Exercise aim:
Return exactly, please, the line that contains "C10: 1nF (COM, N_10) -> 1nF (N_2, N_10)" and every line after it through the end of the material that follows, leaving pictures aside.

────────────────

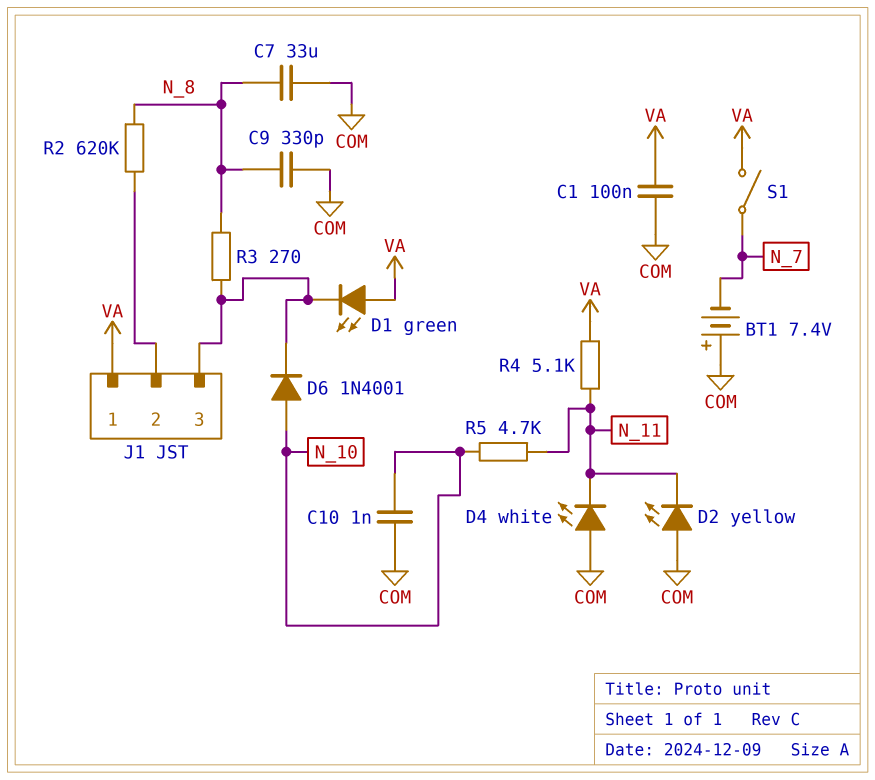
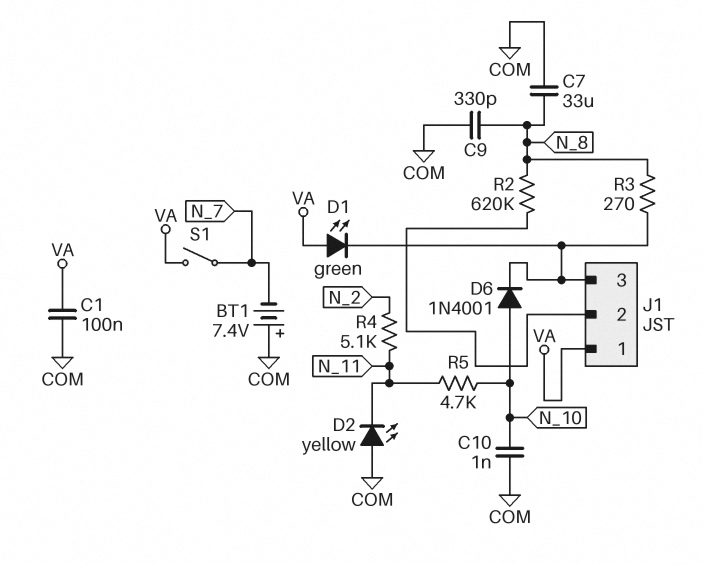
D4: LED white (A COM, K N_11) -> none
R4: 5.1k (N_11, VA) -> 5.1k (N_2, N_11)

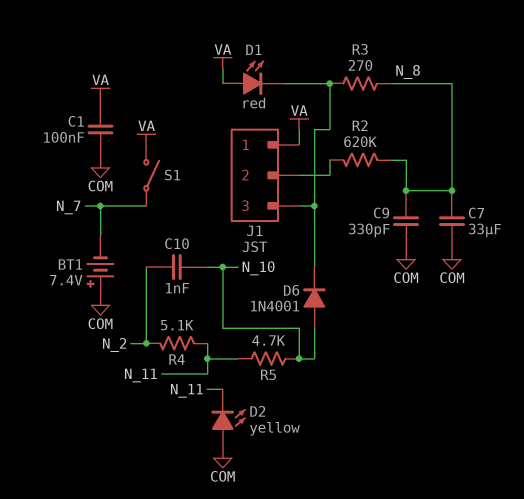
C10: 1nF (COM, N_10) -> 1nF (N_2, N_10)
D1: LED green (A VA, K J1/3) -> LED red (A VA, K J1/3)

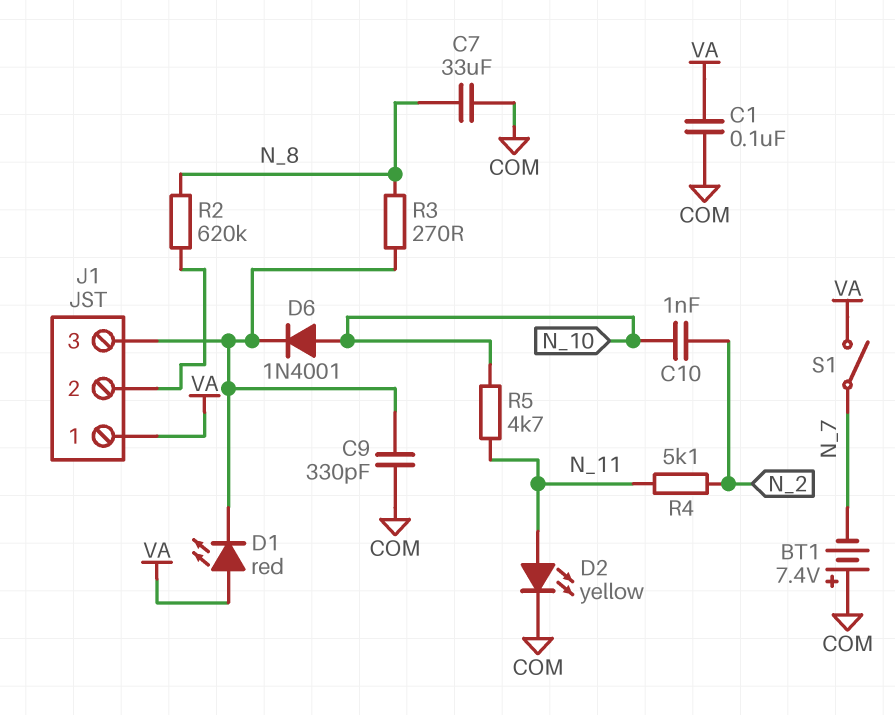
C9: 330pF (COM, N_8) -> 330pF (COM, J1/3)
D2: LED yellow (A COM, K N_11) -> LED yellow (A N_11, K COM)

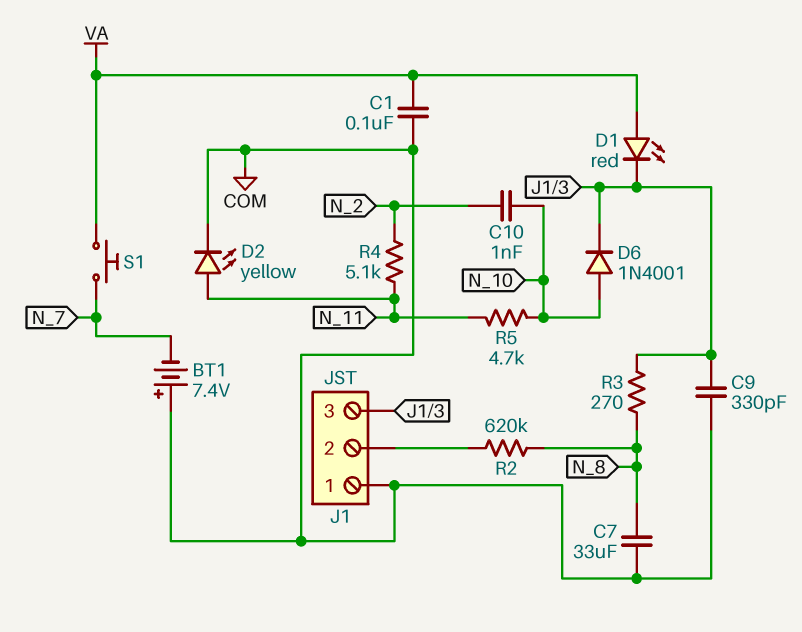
J1 pin 1: VA -> COM
S1: switch (N_7, VA) -> button (N_7, VA)

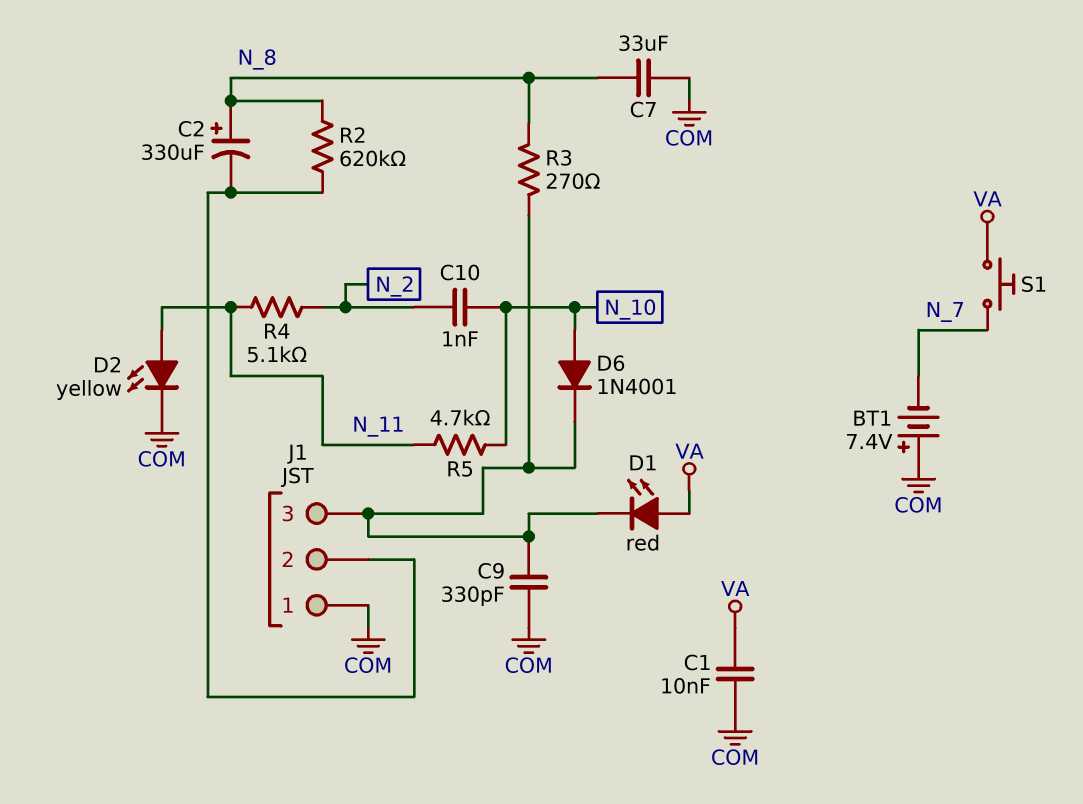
C1: 100nF (COM, VA) -> 10nF (COM, VA)
C2: none -> 330uF (plus N_8, minus J1/2)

────────────────

Response:
C10: 1nF (COM, N_10) -> 1nF (N_2, N_10)
D1: LED green (A VA, K J1/3) -> LED red (A VA, K J1/3)

C9: 330pF (COM, N_8) -> 330pF (COM, J1/3)
D2: LED yellow (A COM, K N_11) -> LED yellow (A N_11, K COM)

J1 pin 1: VA -> COM
S1: switch (N_7, VA) -> button (N_7, VA)

C1: 100nF (COM, VA) -> 10nF (COM, VA)
C2: none -> 330uF (plus N_8, minus J1/2)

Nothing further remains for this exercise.